[Work to complete]
Every line from the one with "D7: schottky (A LOAD, K" to the one with "U7 pin SDA: 3V3 -> SDA", including those two, is to be copied exactly; all other lines of the entries below are left out.

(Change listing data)
= = = = = = =

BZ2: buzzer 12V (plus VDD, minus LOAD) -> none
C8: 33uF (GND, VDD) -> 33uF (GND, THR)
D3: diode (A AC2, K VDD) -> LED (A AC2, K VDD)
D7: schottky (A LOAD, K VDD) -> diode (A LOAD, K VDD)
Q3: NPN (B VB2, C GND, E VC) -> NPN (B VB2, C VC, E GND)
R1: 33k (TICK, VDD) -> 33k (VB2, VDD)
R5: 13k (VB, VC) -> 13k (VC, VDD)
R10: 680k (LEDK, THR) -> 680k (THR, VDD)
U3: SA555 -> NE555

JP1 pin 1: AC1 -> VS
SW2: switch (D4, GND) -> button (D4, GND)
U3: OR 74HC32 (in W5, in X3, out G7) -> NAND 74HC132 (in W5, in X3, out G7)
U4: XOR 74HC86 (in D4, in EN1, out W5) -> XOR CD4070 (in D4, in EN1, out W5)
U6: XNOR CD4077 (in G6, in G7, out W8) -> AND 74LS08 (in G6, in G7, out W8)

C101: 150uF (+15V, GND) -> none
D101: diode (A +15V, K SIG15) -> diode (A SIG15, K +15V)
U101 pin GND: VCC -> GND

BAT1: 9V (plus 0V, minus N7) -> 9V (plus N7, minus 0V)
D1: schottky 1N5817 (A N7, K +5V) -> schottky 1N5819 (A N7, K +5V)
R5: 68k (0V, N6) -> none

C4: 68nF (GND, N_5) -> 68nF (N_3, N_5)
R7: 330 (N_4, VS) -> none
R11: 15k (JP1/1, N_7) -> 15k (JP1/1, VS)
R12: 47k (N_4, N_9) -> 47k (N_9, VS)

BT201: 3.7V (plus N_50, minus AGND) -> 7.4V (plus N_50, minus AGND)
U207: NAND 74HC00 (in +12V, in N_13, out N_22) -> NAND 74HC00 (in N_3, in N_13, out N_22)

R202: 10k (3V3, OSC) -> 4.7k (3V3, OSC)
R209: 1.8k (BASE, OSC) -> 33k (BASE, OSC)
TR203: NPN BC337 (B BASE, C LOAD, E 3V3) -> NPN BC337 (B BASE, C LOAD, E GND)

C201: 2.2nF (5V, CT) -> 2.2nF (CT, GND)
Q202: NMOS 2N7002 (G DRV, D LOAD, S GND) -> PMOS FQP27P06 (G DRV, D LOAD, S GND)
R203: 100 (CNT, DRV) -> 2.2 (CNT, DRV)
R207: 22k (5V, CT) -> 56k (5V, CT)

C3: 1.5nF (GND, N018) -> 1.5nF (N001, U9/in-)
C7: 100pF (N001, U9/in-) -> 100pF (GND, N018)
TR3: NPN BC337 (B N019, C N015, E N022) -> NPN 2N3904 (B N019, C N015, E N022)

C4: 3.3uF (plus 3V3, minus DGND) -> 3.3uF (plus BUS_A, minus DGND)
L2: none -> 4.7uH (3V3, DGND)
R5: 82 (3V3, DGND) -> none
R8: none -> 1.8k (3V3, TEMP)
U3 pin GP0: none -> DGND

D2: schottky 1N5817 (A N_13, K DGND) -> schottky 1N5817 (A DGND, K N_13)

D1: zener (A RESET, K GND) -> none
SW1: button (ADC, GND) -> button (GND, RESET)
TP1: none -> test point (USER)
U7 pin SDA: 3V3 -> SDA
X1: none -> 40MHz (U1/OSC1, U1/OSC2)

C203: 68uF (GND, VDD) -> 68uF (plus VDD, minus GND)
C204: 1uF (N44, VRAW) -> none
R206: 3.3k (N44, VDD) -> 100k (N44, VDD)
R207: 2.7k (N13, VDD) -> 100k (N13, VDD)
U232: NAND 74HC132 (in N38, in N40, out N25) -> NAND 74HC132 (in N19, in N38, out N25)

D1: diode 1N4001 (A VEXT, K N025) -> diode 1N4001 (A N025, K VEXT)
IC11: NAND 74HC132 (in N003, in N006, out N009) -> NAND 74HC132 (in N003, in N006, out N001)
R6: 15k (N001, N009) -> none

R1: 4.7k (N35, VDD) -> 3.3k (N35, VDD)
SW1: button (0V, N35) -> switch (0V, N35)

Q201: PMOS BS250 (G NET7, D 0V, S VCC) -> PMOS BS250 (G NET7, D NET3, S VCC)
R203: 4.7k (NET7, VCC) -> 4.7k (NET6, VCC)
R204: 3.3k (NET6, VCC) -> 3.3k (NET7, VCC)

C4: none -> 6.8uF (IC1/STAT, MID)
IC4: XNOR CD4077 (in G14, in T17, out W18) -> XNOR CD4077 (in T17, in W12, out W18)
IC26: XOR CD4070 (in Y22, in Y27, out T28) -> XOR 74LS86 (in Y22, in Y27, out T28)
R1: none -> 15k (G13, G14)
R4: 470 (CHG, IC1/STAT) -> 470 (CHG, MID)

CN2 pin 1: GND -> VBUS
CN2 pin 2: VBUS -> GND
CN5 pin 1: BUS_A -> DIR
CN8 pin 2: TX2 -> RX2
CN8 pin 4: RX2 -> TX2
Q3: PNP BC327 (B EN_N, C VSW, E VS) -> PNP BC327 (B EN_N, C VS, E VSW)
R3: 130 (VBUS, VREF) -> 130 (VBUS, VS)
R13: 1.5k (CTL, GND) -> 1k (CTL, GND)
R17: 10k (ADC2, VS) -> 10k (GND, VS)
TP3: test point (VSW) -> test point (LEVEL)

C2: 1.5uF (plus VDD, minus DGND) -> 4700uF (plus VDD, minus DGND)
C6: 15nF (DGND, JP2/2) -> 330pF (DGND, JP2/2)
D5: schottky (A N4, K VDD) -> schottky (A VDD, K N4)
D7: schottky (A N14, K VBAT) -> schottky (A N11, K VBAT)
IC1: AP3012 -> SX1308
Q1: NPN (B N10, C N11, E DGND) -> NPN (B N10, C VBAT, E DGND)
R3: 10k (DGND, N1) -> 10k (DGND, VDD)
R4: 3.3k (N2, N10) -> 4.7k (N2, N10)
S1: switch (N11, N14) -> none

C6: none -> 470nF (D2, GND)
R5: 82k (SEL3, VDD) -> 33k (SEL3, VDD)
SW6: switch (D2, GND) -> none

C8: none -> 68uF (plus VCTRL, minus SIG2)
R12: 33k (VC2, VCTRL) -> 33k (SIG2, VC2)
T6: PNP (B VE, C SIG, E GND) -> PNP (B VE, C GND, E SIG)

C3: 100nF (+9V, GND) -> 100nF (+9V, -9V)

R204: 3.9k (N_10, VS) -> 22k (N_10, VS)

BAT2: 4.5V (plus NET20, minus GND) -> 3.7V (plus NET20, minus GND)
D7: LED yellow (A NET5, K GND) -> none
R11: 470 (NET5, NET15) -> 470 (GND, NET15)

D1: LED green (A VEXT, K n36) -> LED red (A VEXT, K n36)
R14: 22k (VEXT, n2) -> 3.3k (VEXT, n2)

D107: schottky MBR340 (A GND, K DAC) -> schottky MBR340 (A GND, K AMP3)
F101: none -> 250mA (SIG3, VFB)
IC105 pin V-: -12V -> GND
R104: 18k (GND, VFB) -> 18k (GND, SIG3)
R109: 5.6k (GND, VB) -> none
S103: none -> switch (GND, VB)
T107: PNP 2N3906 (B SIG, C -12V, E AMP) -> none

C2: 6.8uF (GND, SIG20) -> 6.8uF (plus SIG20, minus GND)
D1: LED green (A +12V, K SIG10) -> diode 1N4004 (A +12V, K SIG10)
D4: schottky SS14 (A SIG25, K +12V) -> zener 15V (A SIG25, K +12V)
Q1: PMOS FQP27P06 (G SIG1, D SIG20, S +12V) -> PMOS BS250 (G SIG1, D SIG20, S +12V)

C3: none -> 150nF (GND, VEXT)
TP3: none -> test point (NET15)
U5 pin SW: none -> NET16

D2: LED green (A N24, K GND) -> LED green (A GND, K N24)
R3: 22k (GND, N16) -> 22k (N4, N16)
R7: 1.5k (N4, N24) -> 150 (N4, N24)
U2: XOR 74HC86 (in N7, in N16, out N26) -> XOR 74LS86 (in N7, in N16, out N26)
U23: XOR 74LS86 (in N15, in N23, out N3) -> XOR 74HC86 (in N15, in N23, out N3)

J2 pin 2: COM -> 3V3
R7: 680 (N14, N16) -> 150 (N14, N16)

= = = = = = =

[Expected answer]
D7: schottky (A LOAD, K VDD) -> diode (A LOAD, K VDD)
Q3: NPN (B VB2, C GND, E VC) -> NPN (B VB2, C VC, E GND)
R1: 33k (TICK, VDD) -> 33k (VB2, VDD)
R5: 13k (VB, VC) -> 13k (VC, VDD)
R10: 680k (LEDK, THR) -> 680k (THR, VDD)
U3: SA555 -> NE555

JP1 pin 1: AC1 -> VS
SW2: switch (D4, GND) -> button (D4, GND)
U3: OR 74HC32 (in W5, in X3, out G7) -> NAND 74HC132 (in W5, in X3, out G7)
U4: XOR 74HC86 (in D4, in EN1, out W5) -> XOR CD4070 (in D4, in EN1, out W5)
U6: XNOR CD4077 (in G6, in G7, out W8) -> AND 74LS08 (in G6, in G7, out W8)

C101: 150uF (+15V, GND) -> none
D101: diode (A +15V, K SIG15) -> diode (A SIG15, K +15V)
U101 pin GND: VCC -> GND

BAT1: 9V (plus 0V, minus N7) -> 9V (plus N7, minus 0V)
D1: schottky 1N5817 (A N7, K +5V) -> schottky 1N5819 (A N7, K +5V)
R5: 68k (0V, N6) -> none

C4: 68nF (GND, N_5) -> 68nF (N_3, N_5)
R7: 330 (N_4, VS) -> none
R11: 15k (JP1/1, N_7) -> 15k (JP1/1, VS)
R12: 47k (N_4, N_9) -> 47k (N_9, VS)

BT201: 3.7V (plus N_50, minus AGND) -> 7.4V (plus N_50, minus AGND)
U207: NAND 74HC00 (in +12V, in N_13, out N_22) -> NAND 74HC00 (in N_3, in N_13, out N_22)

R202: 10k (3V3, OSC) -> 4.7k (3V3, OSC)
R209: 1.8k (BASE, OSC) -> 33k (BASE, OSC)
TR203: NPN BC337 (B BASE, C LOAD, E 3V3) -> NPN BC337 (B BASE, C LOAD, E GND)

C201: 2.2nF (5V, CT) -> 2.2nF (CT, GND)
Q202: NMOS 2N7002 (G DRV, D LOAD, S GND) -> PMOS FQP27P06 (G DRV, D LOAD, S GND)
R203: 100 (CNT, DRV) -> 2.2 (CNT, DRV)
R207: 22k (5V, CT) -> 56k (5V, CT)

C3: 1.5nF (GND, N018) -> 1.5nF (N001, U9/in-)
C7: 100pF (N001, U9/in-) -> 100pF (GND, N018)
TR3: NPN BC337 (B N019, C N015, E N022) -> NPN 2N3904 (B N019, C N015, E N022)

C4: 3.3uF (plus 3V3, minus DGND) -> 3.3uF (plus BUS_A, minus DGND)
L2: none -> 4.7uH (3V3, DGND)
R5: 82 (3V3, DGND) -> none
R8: none -> 1.8k (3V3, TEMP)
U3 pin GP0: none -> DGND

D2: schottky 1N5817 (A N_13, K DGND) -> schottky 1N5817 (A DGND, K N_13)

D1: zener (A RESET, K GND) -> none
SW1: button (ADC, GND) -> button (GND, RESET)
TP1: none -> test point (USER)
U7 pin SDA: 3V3 -> SDA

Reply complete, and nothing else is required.